▶ _Task requirements_
Using the records below, transcribe word for word the stretch from the line that contains "(rose) (no. 1 from left)" through the line that contains "(rose) (no. 3 from left)", both end lines included, and nothing else.

··· Material for this exercise

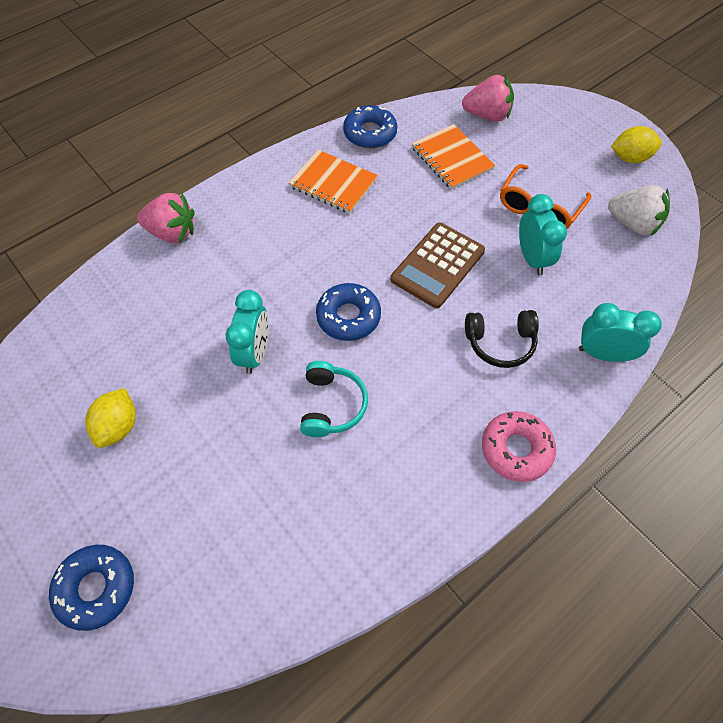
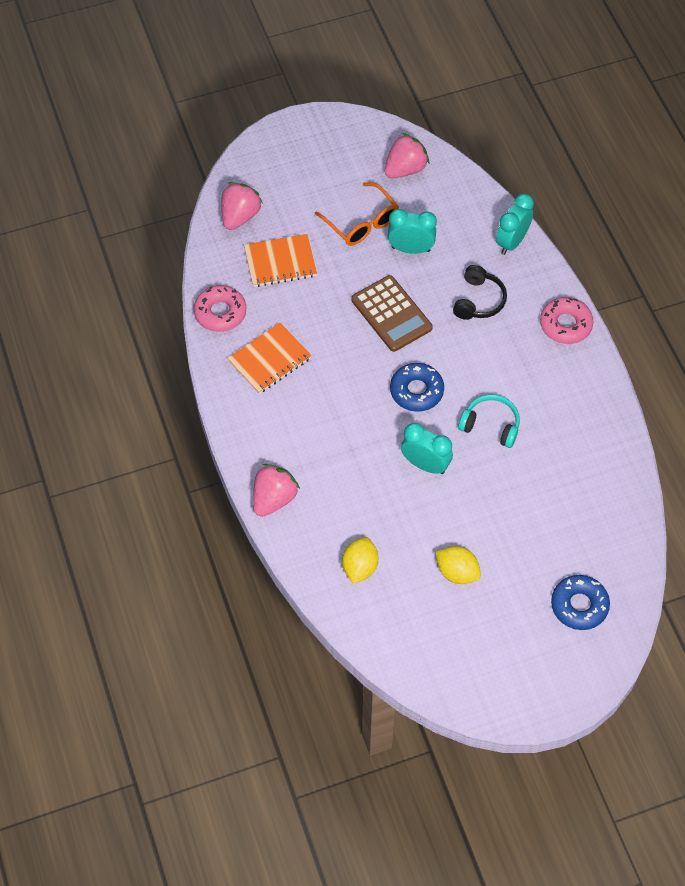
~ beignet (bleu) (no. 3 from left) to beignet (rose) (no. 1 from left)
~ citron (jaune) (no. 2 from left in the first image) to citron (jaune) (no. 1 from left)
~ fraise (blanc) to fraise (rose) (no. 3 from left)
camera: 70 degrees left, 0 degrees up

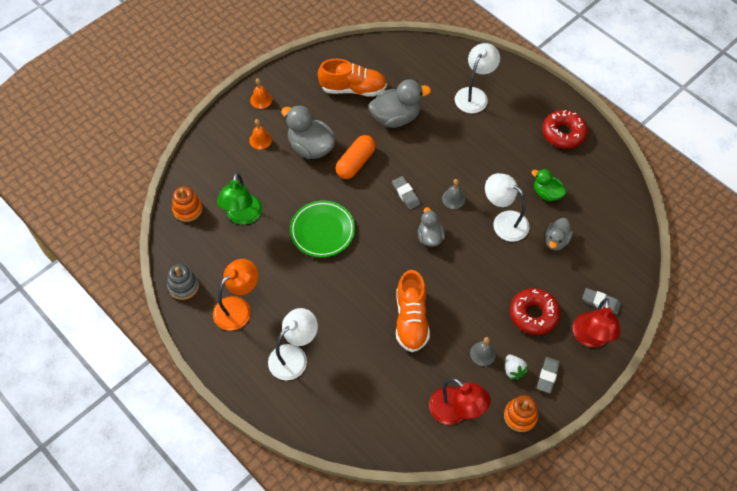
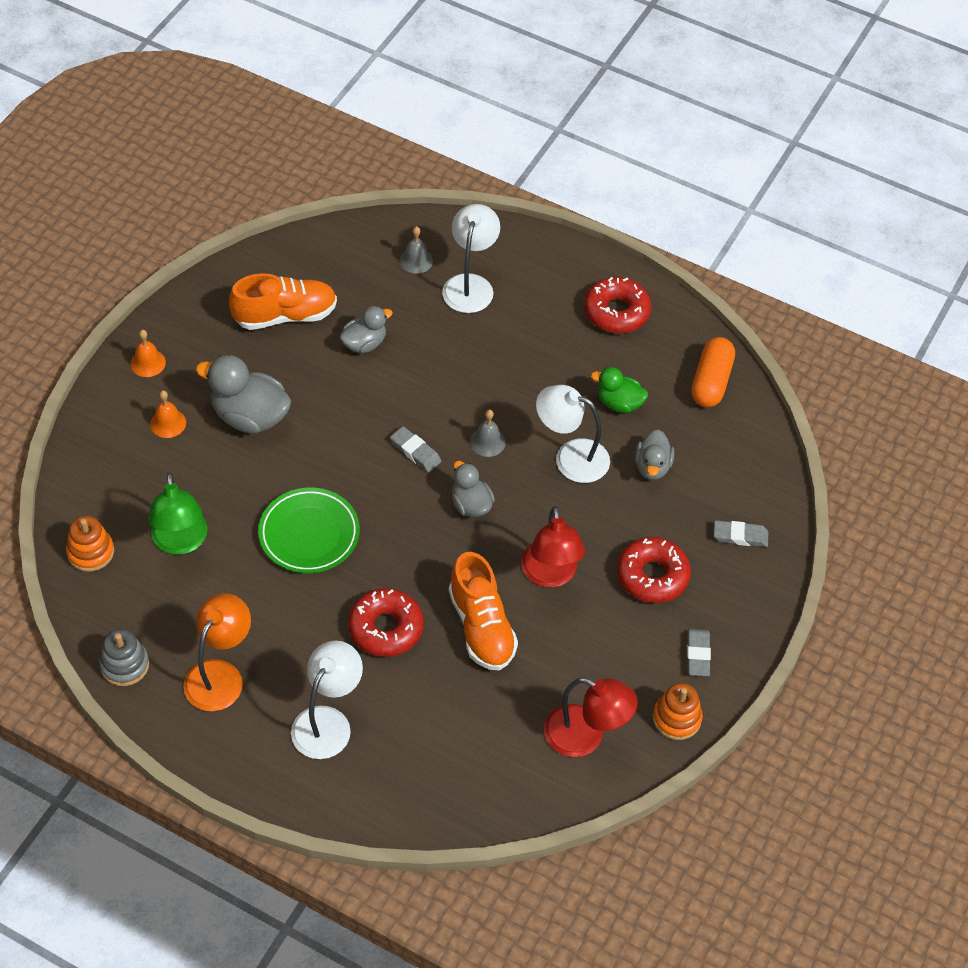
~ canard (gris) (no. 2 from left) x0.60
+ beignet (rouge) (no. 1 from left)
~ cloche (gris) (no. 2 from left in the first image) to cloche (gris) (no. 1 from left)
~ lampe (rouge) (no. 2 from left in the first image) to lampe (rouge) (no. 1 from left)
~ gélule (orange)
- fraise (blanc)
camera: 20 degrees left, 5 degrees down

······
··· Material for this exercise

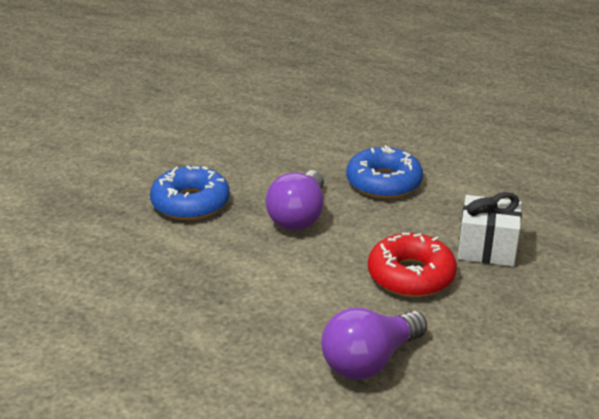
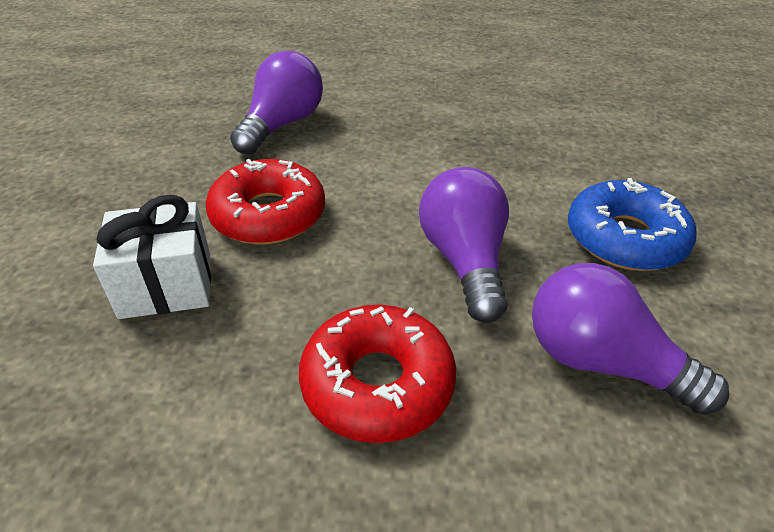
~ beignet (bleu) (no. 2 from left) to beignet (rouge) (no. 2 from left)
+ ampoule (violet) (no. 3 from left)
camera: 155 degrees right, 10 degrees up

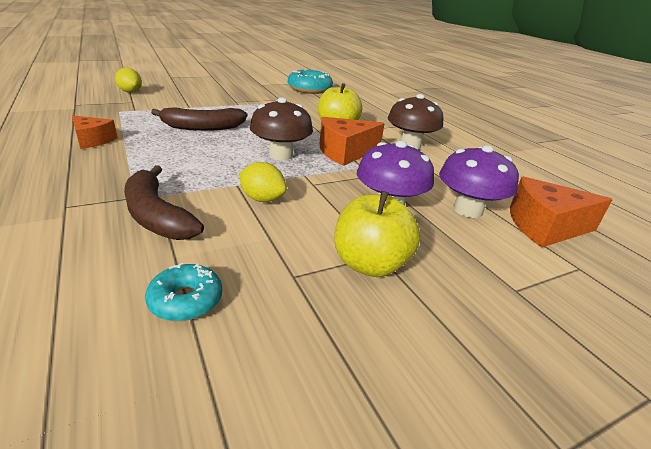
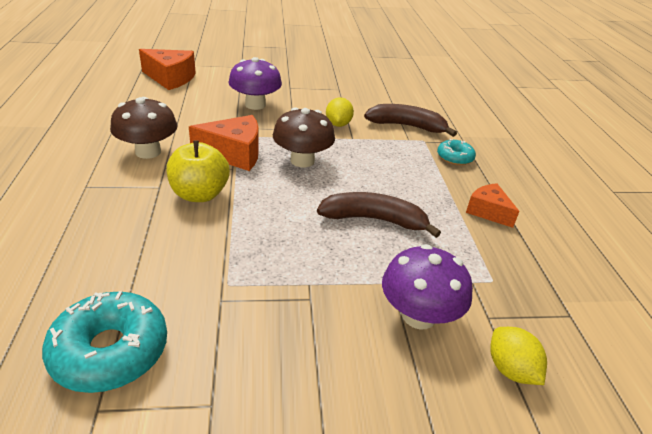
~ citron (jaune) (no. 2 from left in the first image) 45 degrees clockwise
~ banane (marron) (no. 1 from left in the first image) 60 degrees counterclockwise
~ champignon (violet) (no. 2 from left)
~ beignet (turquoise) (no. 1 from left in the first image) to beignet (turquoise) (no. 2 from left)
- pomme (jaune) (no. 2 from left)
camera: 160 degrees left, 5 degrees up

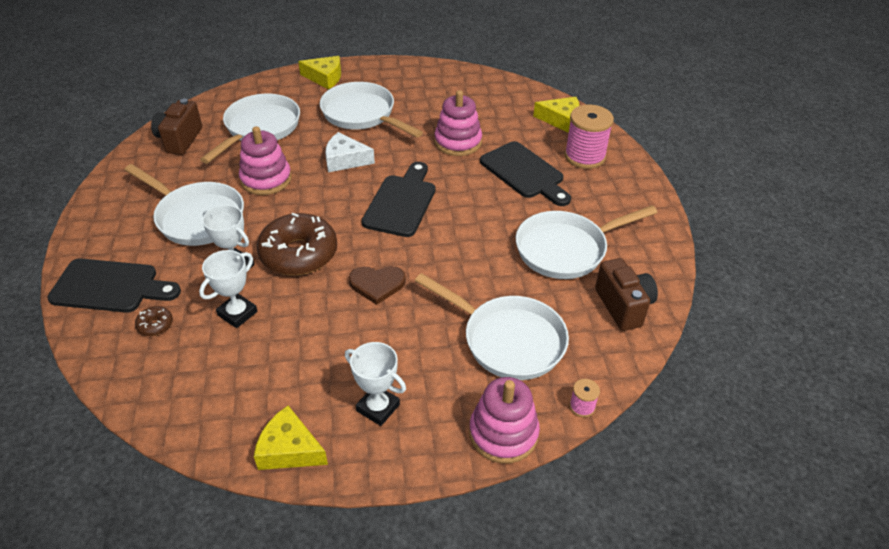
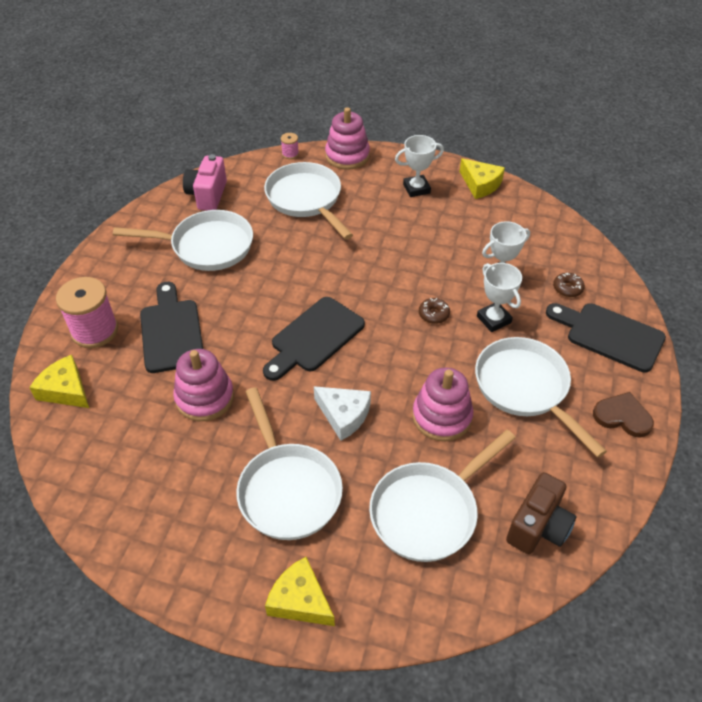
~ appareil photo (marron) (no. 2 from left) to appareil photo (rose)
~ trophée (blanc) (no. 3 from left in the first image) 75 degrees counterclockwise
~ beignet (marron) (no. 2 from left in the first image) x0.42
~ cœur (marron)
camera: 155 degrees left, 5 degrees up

······

▶ _Reply to the exercise_
~ beignet (bleu) (no. 3 from left) to beignet (rose) (no. 1 from left)
~ citron (jaune) (no. 2 from left in the first image) to citron (jaune) (no. 1 from left)
~ fraise (blanc) to fraise (rose) (no. 3 from left)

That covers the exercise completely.